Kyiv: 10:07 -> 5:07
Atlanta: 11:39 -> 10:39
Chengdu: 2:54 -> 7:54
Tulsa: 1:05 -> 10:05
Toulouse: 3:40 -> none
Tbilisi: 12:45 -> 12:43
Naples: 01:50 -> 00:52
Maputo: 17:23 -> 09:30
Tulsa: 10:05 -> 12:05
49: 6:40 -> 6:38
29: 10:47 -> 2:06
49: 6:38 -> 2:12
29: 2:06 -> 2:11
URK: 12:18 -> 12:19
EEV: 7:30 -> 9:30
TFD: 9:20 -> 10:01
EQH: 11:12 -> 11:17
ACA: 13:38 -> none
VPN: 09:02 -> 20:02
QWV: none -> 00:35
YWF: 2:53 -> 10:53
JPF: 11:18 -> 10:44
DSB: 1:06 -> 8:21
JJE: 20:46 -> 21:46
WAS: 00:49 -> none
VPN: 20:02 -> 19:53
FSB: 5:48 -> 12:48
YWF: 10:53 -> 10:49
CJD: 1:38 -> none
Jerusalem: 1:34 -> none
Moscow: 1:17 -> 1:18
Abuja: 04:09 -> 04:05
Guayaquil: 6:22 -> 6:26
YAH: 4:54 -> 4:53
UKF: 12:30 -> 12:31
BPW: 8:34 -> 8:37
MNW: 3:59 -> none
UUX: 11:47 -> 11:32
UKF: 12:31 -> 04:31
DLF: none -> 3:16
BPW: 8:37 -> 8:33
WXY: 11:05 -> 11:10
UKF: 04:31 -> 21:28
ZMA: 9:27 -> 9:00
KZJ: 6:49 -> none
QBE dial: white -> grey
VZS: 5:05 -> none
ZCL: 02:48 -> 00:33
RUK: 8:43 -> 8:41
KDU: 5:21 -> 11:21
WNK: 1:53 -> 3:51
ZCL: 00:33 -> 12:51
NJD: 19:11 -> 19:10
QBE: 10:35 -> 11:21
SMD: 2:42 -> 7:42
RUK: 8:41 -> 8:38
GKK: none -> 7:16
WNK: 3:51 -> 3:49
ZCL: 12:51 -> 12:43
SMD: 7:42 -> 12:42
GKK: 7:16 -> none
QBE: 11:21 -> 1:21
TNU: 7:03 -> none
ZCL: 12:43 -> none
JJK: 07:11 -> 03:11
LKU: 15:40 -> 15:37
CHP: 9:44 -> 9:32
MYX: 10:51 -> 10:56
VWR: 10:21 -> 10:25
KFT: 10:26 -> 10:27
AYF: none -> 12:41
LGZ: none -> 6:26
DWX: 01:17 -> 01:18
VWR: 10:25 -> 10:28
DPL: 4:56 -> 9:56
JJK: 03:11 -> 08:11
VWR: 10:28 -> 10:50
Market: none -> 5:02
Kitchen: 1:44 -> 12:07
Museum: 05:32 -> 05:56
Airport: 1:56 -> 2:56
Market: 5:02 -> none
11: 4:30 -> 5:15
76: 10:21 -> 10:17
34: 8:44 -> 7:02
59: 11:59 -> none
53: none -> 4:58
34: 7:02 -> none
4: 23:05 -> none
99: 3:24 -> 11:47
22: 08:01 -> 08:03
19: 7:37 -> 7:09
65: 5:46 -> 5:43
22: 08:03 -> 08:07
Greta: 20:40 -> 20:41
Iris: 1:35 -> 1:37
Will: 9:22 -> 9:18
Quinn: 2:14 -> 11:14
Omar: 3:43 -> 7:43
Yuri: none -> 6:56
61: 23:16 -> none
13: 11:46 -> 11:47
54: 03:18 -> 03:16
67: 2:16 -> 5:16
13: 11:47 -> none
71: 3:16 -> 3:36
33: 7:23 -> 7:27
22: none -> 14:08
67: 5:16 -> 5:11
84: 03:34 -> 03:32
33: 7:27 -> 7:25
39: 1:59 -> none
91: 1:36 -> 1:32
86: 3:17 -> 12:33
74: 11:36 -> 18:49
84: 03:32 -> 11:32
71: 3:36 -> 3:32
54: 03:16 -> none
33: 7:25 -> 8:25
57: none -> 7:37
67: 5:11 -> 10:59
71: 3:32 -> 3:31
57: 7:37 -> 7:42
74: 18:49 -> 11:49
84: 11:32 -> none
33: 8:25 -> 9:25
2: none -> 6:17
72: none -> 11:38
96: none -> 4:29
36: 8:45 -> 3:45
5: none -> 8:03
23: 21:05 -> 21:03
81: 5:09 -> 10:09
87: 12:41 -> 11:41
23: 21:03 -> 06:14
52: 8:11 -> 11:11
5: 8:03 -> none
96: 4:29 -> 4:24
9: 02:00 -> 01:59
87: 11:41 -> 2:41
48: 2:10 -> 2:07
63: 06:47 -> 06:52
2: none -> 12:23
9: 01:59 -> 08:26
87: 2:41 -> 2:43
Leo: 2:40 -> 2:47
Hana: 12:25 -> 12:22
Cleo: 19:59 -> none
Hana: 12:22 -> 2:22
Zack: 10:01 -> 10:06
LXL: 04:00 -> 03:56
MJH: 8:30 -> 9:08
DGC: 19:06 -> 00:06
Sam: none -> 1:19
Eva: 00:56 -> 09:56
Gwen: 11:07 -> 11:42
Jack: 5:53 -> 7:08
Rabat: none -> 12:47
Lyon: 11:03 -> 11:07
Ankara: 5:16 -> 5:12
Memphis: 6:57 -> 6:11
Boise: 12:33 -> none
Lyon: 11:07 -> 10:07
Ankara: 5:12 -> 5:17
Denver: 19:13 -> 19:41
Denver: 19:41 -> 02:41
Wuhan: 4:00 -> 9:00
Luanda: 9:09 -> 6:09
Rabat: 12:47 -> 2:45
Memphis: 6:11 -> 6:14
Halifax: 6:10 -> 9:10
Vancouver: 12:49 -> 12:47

§ **任务要求**: 从条目的第一行开始，到含有“ZCL: 12:51 -> 12:43”的那一行为止（包括这一行），把这些行重新写出来，并把其中的“dial”换成“face”，其余内容保持不变。

§ **任务结果**:
Kyiv: 10:07 -> 5:07
Atlanta: 11:39 -> 10:39
Chengdu: 2:54 -> 7:54
Tulsa: 1:05 -> 10:05
Toulouse: 3:40 -> none
Tbilisi: 12:45 -> 12:43
Naples: 01:50 -> 00:52
Maputo: 17:23 -> 09:30
Tulsa: 10:05 -> 12:05
49: 6:40 -> 6:38
29: 10:47 -> 2:06
49: 6:38 -> 2:12
29: 2:06 -> 2:11
URK: 12:18 -> 12:19
EEV: 7:30 -> 9:30
TFD: 9:20 -> 10:01
EQH: 11:12 -> 11:17
ACA: 13:38 -> none
VPN: 09:02 -> 20:02
QWV: none -> 00:35
YWF: 2:53 -> 10:53
JPF: 11:18 -> 10:44
DSB: 1:06 -> 8:21
JJE: 20:46 -> 21:46
WAS: 00:49 -> none
VPN: 20:02 -> 19:53
FSB: 5:48 -> 12:48
YWF: 10:53 -> 10:49
CJD: 1:38 -> none
Jerusalem: 1:34 -> none
Moscow: 1:17 -> 1:18
Abuja: 04:09 -> 04:05
Guayaquil: 6:22 -> 6:26
YAH: 4:54 -> 4:53
UKF: 12:30 -> 12:31
BPW: 8:34 -> 8:37
MNW: 3:59 -> none
UUX: 11:47 -> 11:32
UKF: 12:31 -> 04:31
DLF: none -> 3:16
BPW: 8:37 -> 8:33
WXY: 11:05 -> 11:10
UKF: 04:31 -> 21:28
ZMA: 9:27 -> 9:00
KZJ: 6:49 -> none
QBE face: white -> grey
VZS: 5:05 -> none
ZCL: 02:48 -> 00:33
RUK: 8:43 -> 8:41
KDU: 5:21 -> 11:21
WNK: 1:53 -> 3:51
ZCL: 00:33 -> 12:51
NJD: 19:11 -> 19:10
QBE: 10:35 -> 11:21
SMD: 2:42 -> 7:42
RUK: 8:41 -> 8:38
GKK: none -> 7:16
WNK: 3:51 -> 3:49
ZCL: 12:51 -> 12:43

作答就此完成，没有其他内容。